- Exercise -
Count only the lines of the records that hold "KEYS", then give the number without any other words.

[Opening Data provided section]

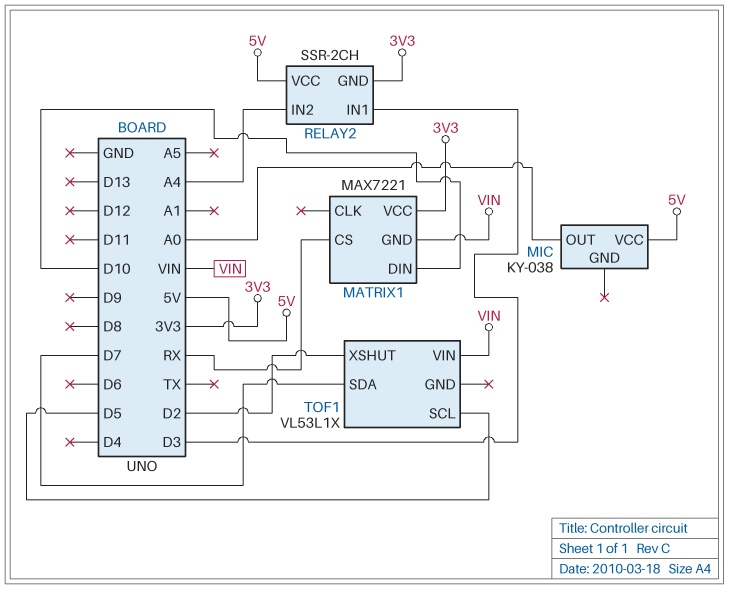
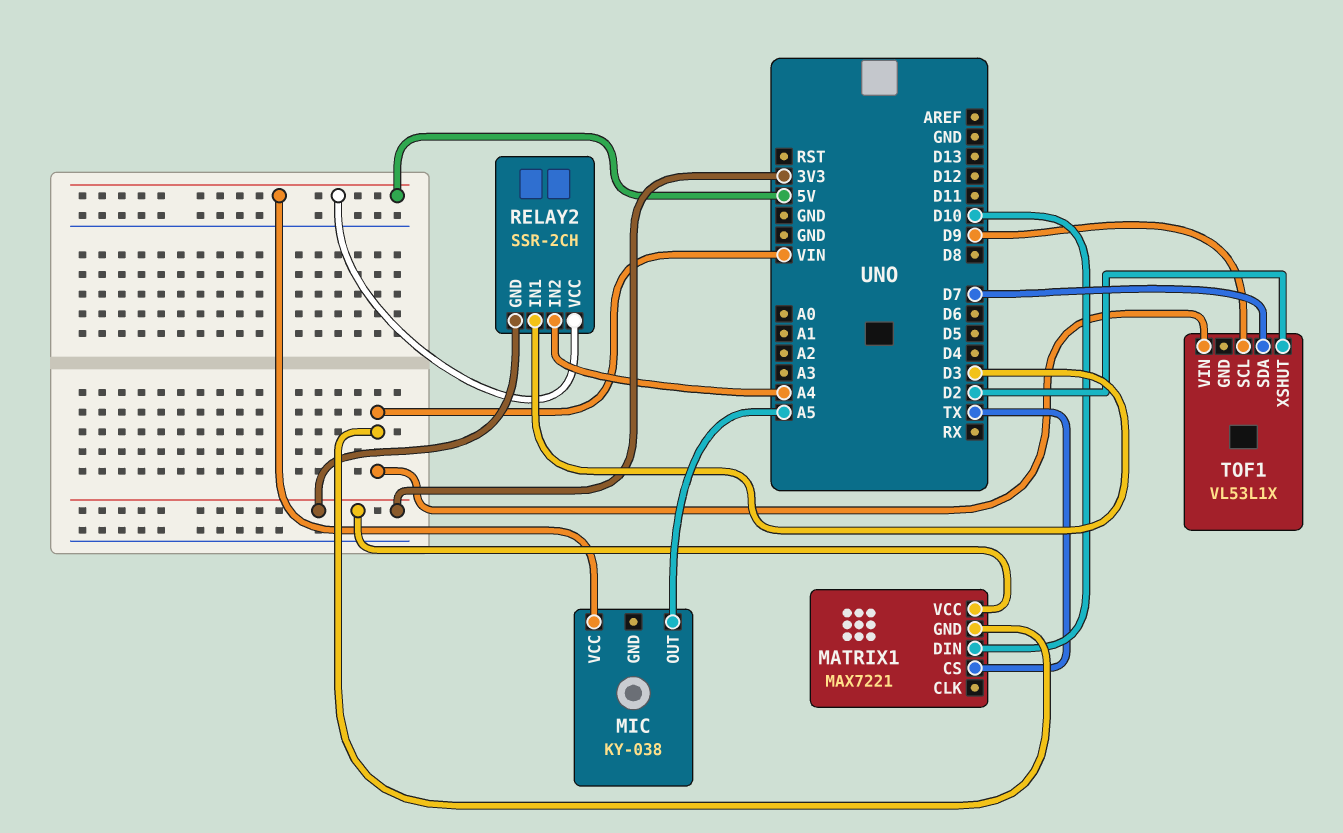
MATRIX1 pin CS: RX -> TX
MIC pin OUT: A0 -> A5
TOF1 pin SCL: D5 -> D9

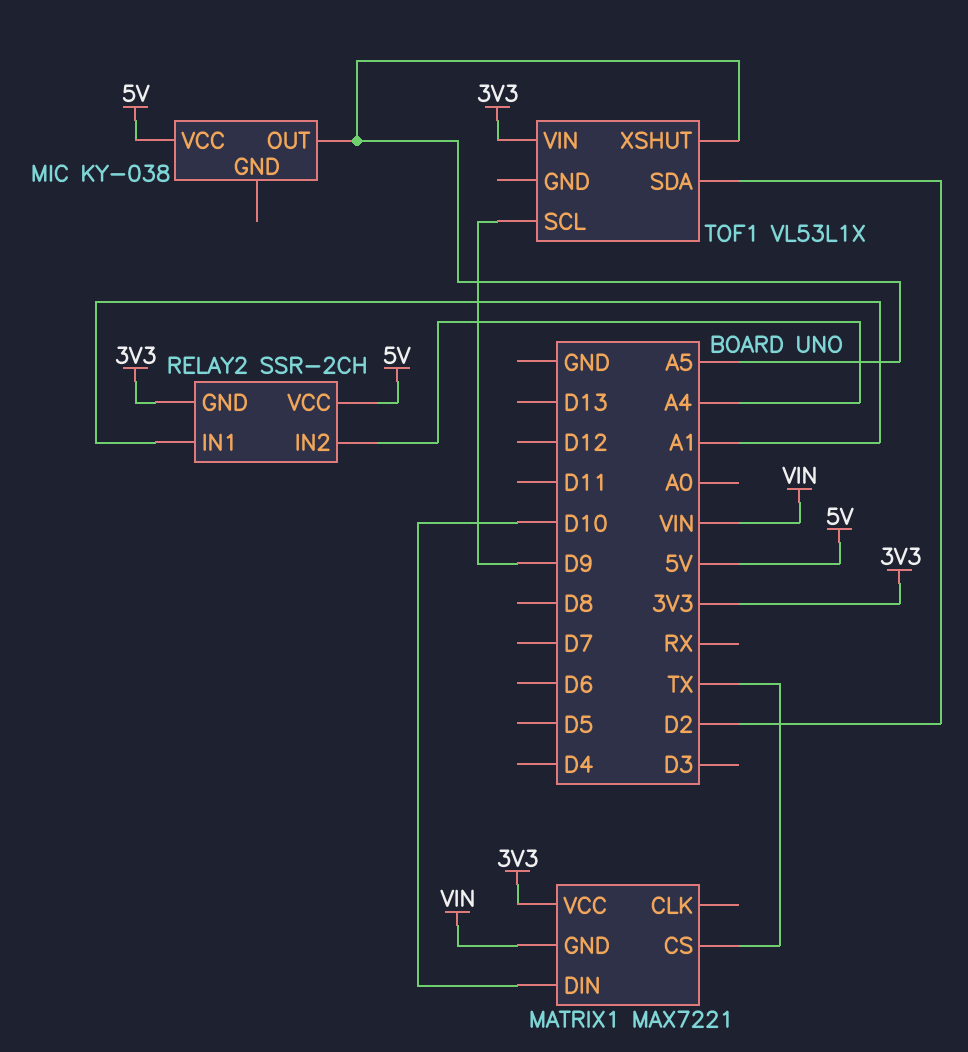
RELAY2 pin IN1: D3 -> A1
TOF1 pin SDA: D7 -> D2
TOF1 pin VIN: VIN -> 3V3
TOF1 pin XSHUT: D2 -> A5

[Closing Data provided section]
[Opening Data provided section]

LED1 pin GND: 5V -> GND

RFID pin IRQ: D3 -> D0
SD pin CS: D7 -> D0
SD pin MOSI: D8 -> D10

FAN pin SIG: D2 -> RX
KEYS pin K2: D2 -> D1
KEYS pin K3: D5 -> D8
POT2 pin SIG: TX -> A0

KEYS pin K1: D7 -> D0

[Closing Data provided section]

- Written response -
3